/---
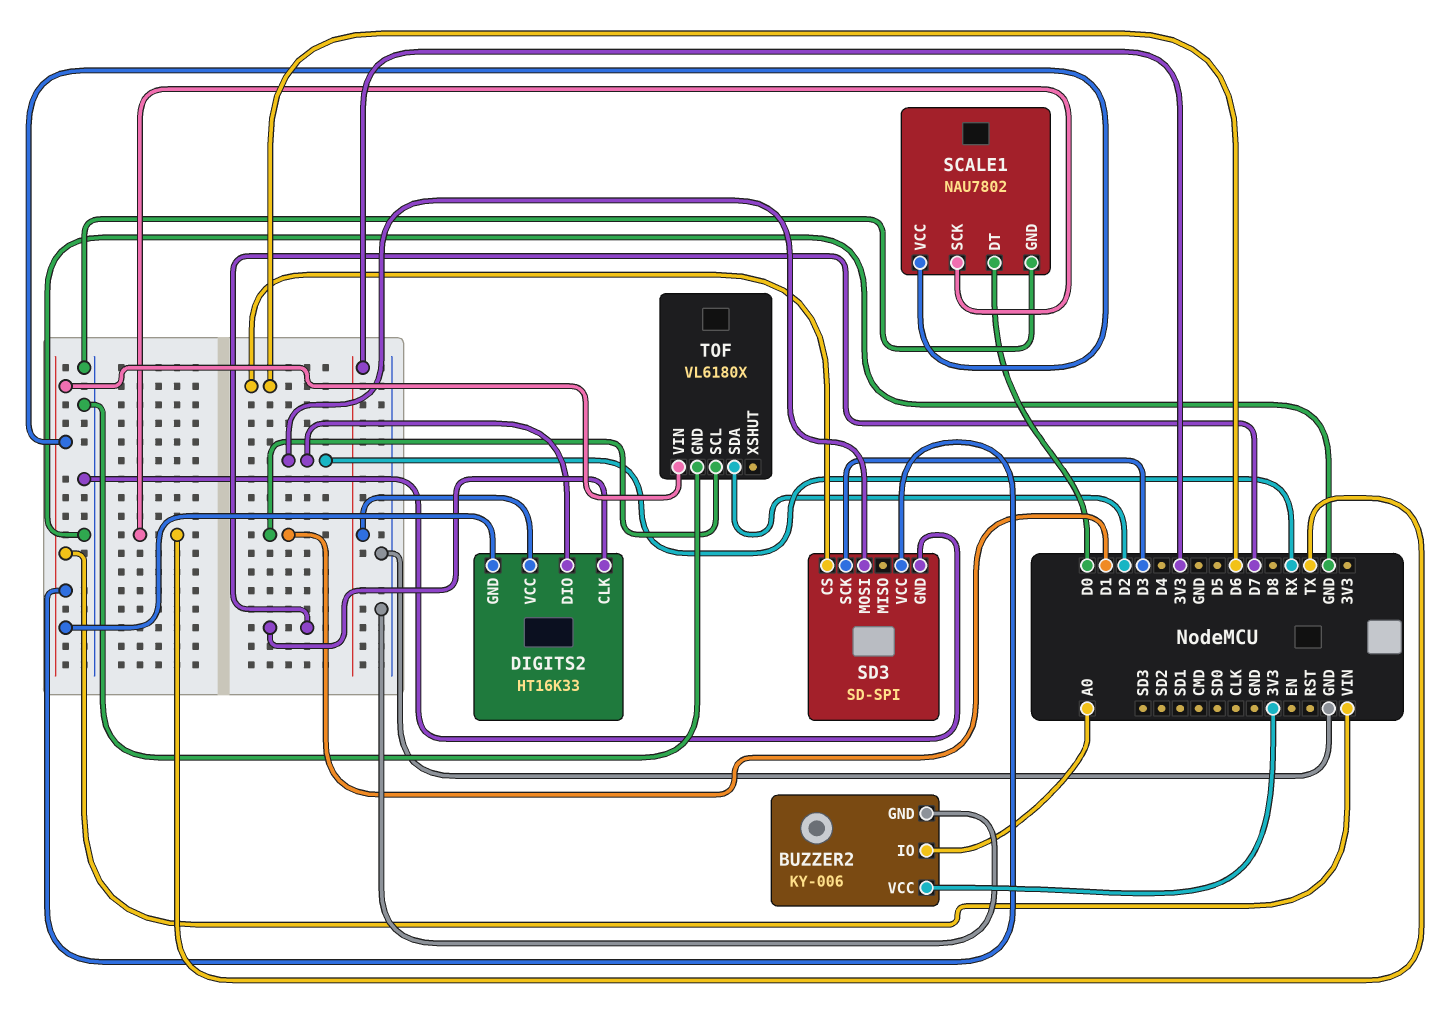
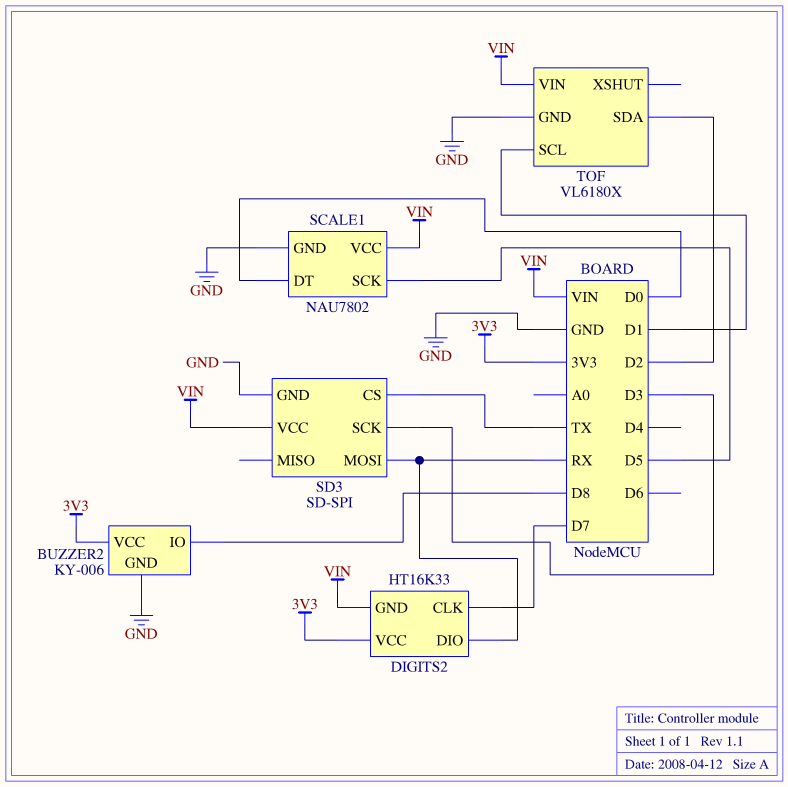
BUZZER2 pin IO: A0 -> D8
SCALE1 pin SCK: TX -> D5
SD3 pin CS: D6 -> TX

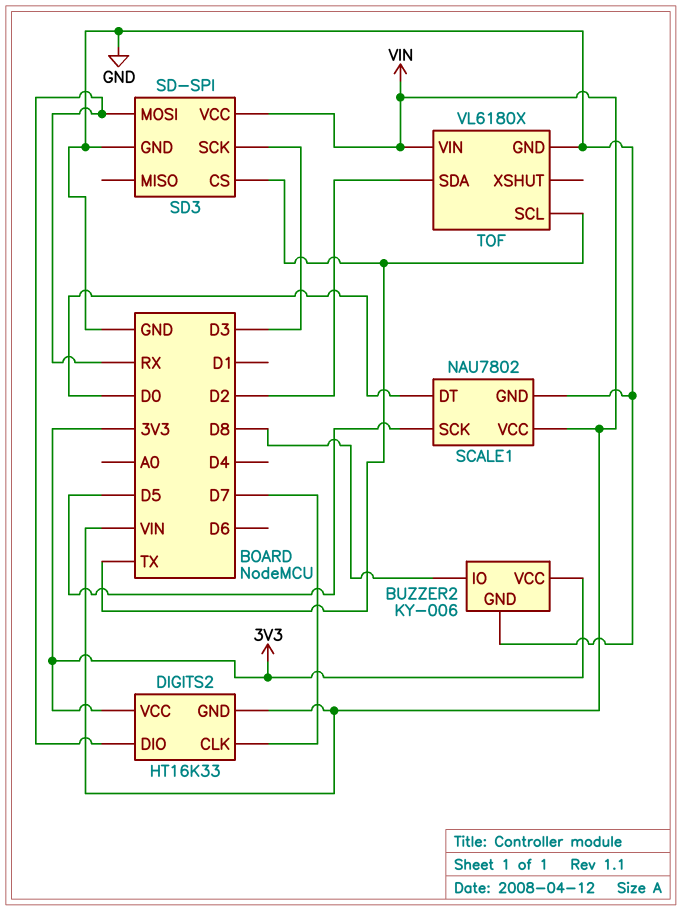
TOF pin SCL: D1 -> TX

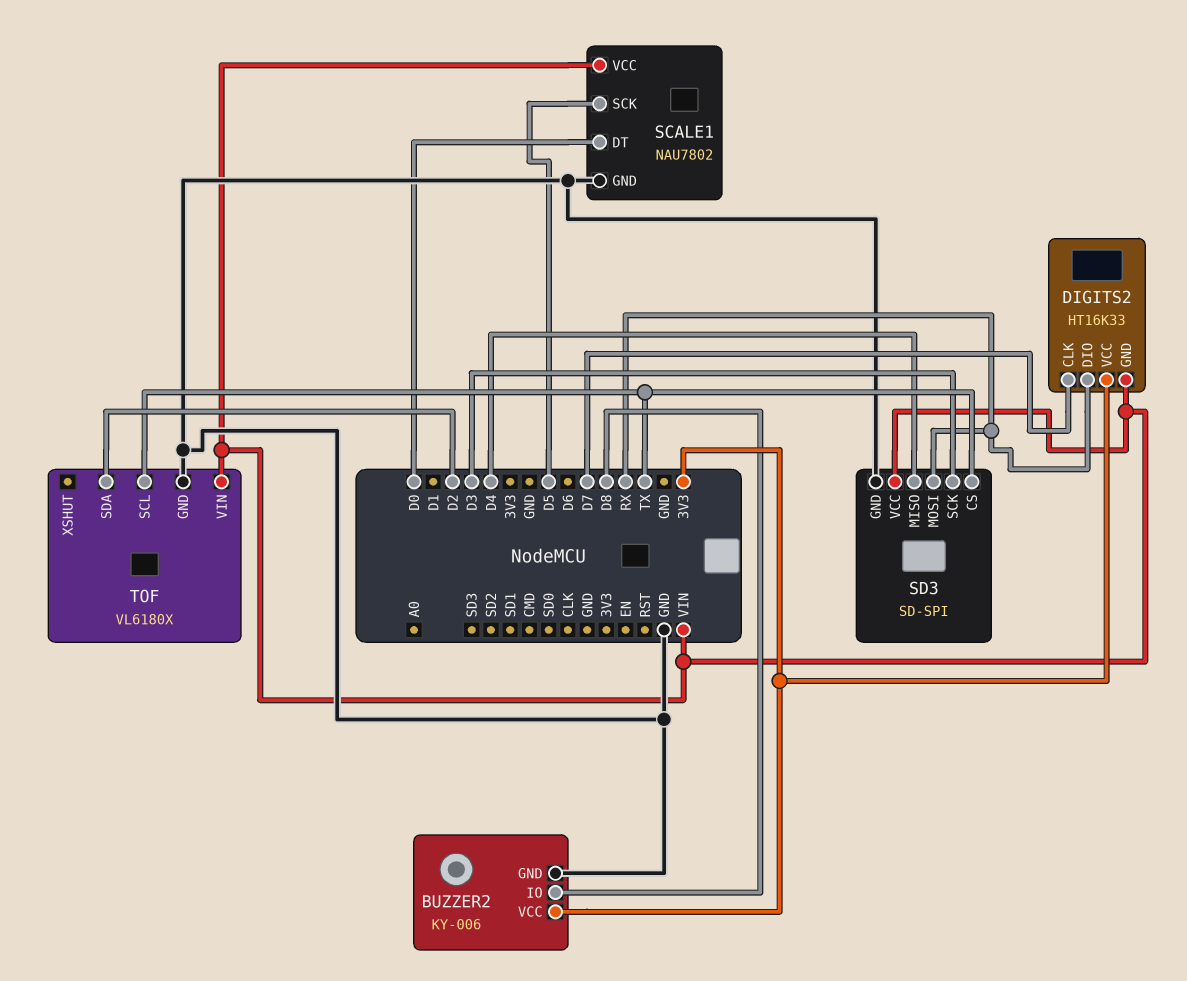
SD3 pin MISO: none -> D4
\---
/---
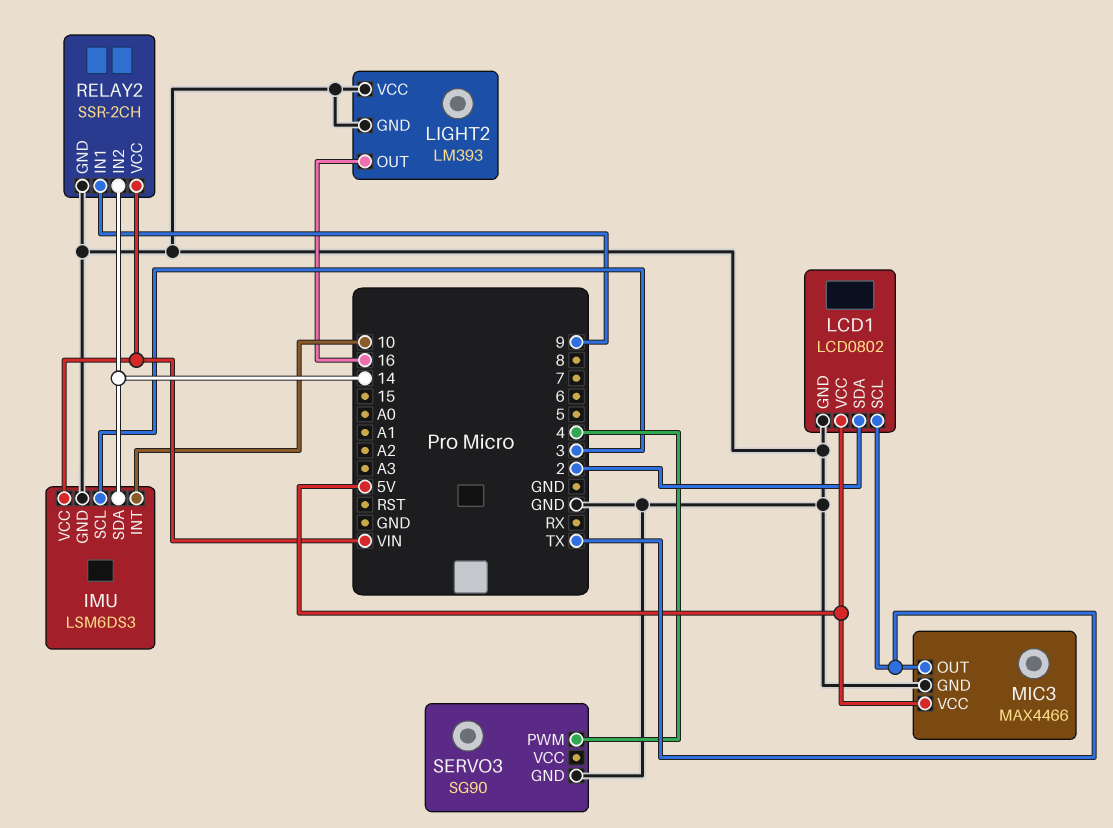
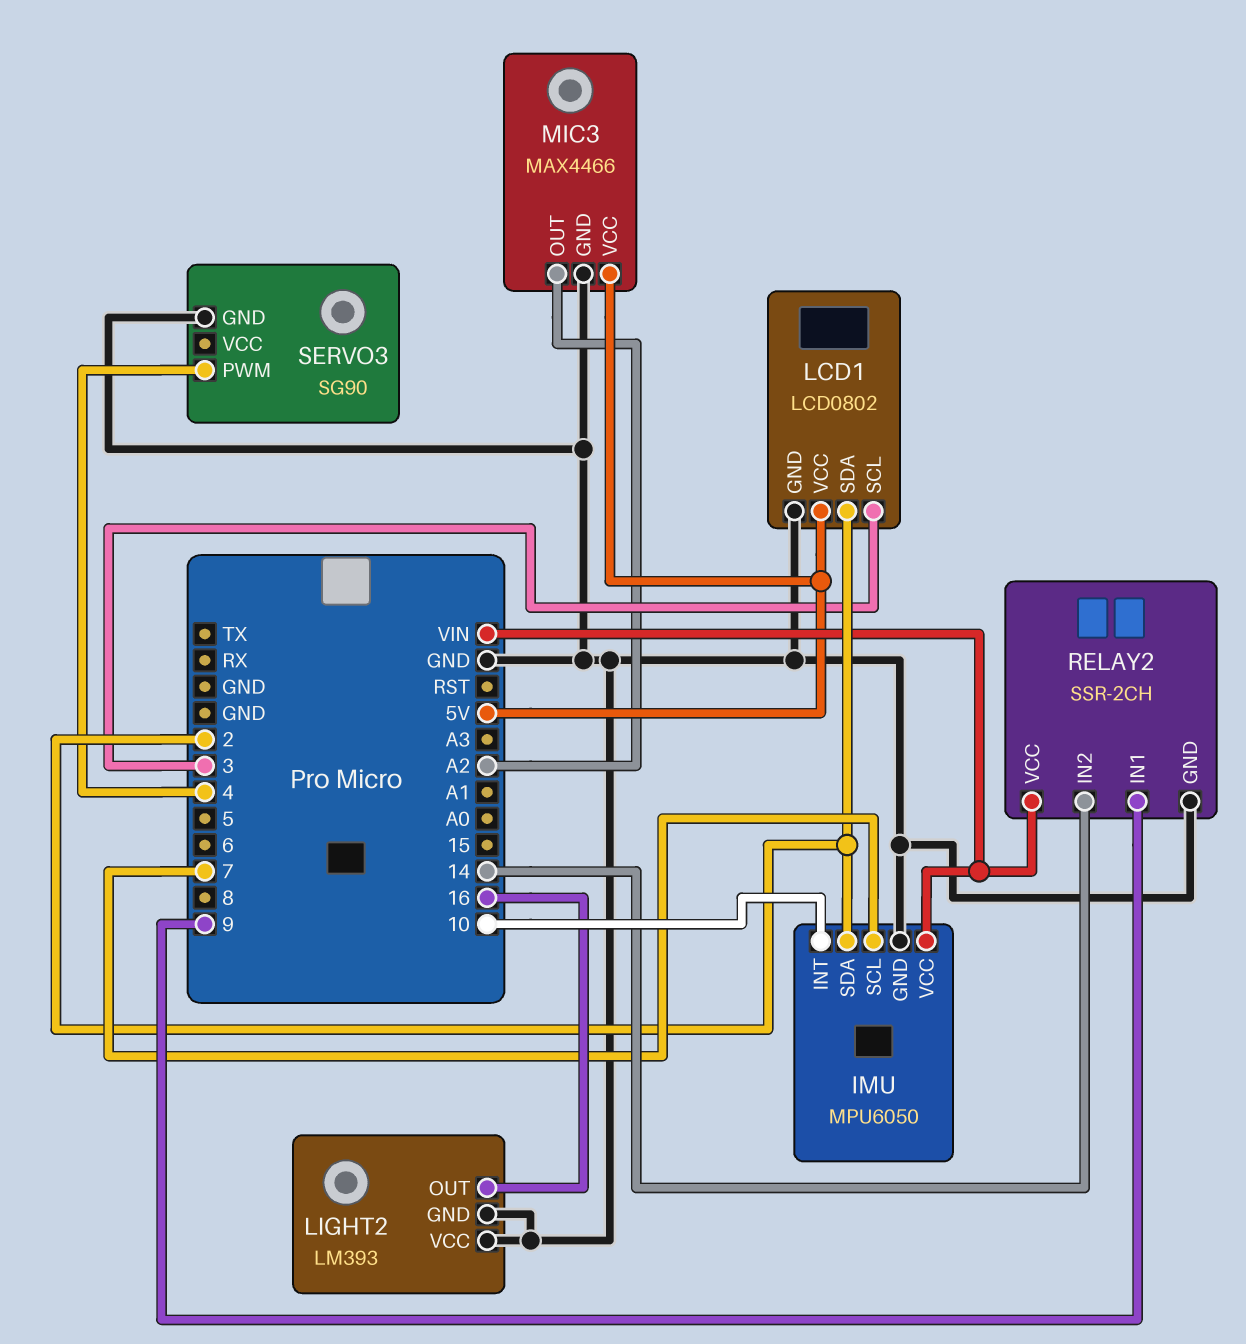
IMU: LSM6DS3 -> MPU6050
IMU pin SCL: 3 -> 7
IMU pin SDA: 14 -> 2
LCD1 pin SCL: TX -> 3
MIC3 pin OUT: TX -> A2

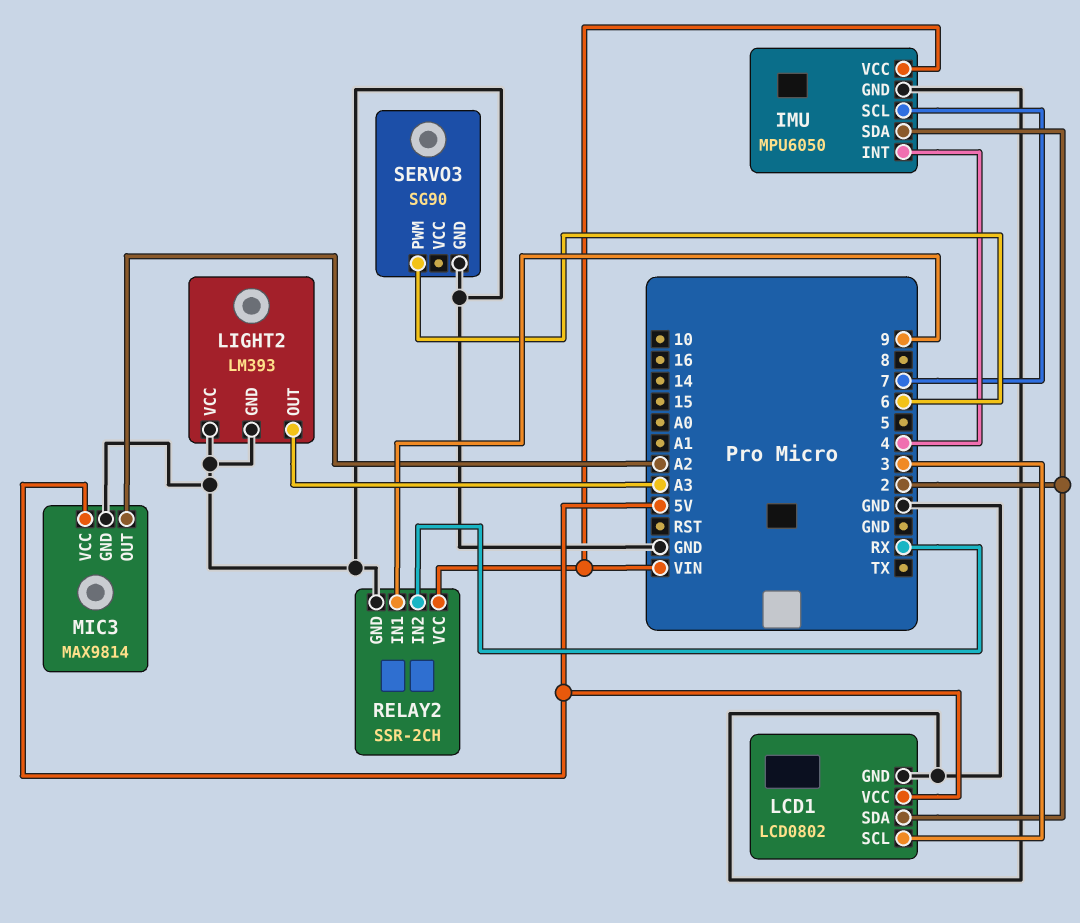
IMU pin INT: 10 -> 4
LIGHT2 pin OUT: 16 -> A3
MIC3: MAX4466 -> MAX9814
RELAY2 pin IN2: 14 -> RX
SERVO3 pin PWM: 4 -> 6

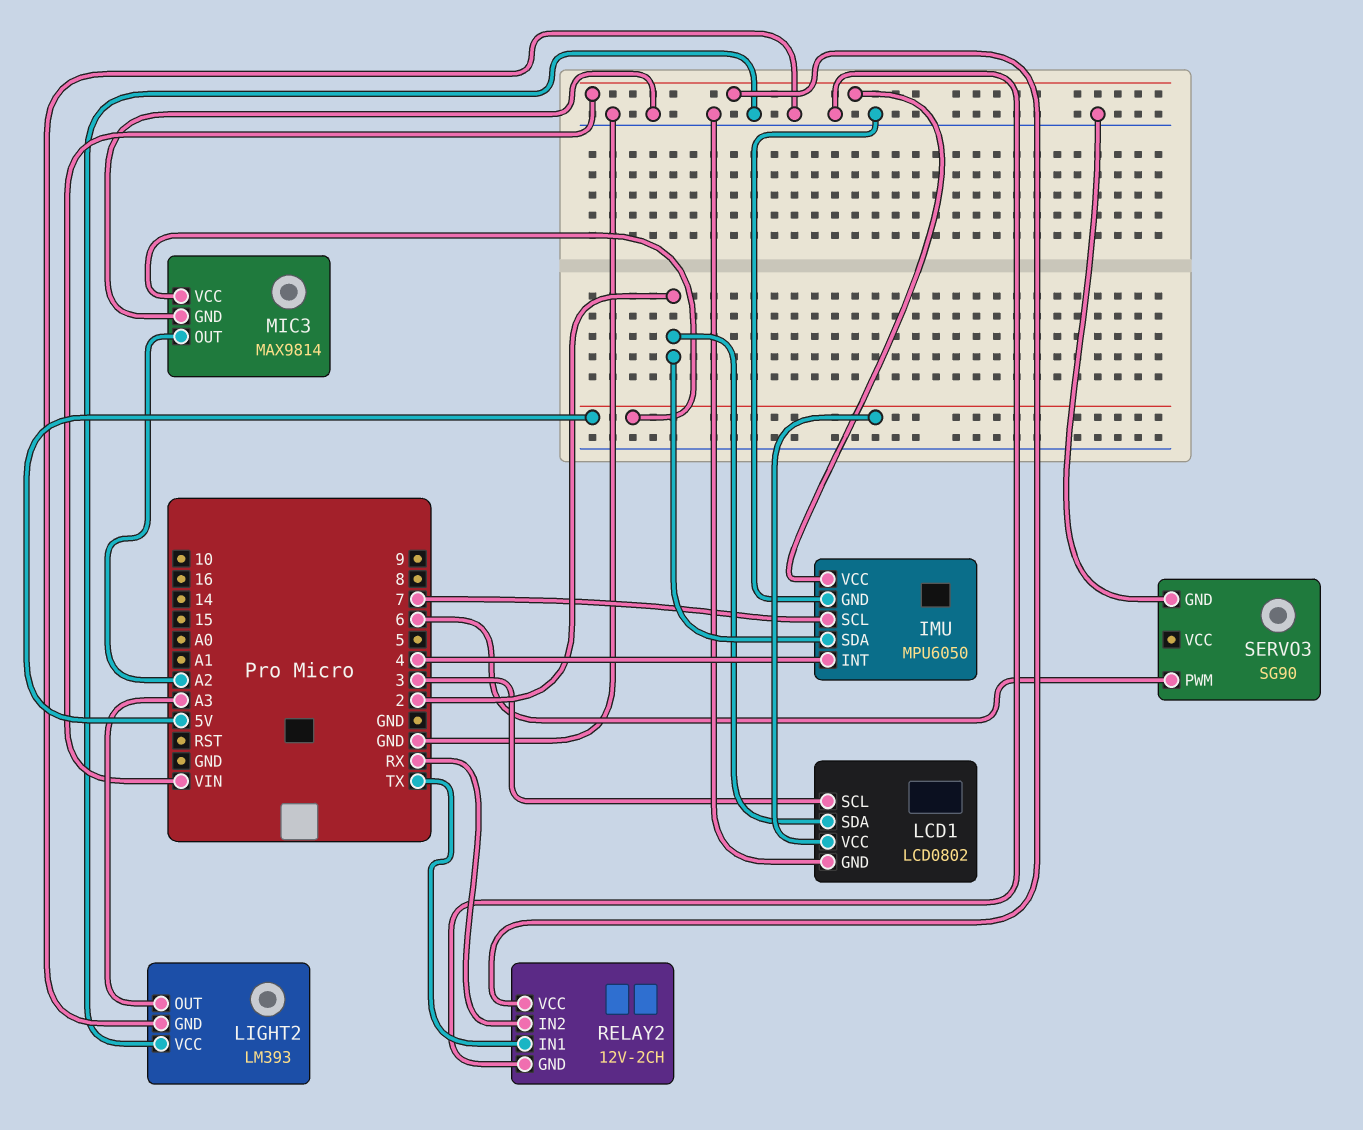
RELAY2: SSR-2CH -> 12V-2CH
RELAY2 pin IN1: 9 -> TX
\---
Reproduce exactly the lines above that run from the one with "IMU pin SDA: 14 -> 2" to the one with "RELAY2 pin IN1: 9 -> TX", both included, leaving pictures out.

IMU pin SDA: 14 -> 2
LCD1 pin SCL: TX -> 3
MIC3 pin OUT: TX -> A2

IMU pin INT: 10 -> 4
LIGHT2 pin OUT: 16 -> A3
MIC3: MAX4466 -> MAX9814
RELAY2 pin IN2: 14 -> RX
SERVO3 pin PWM: 4 -> 6

RELAY2: SSR-2CH -> 12V-2CH
RELAY2 pin IN1: 9 -> TX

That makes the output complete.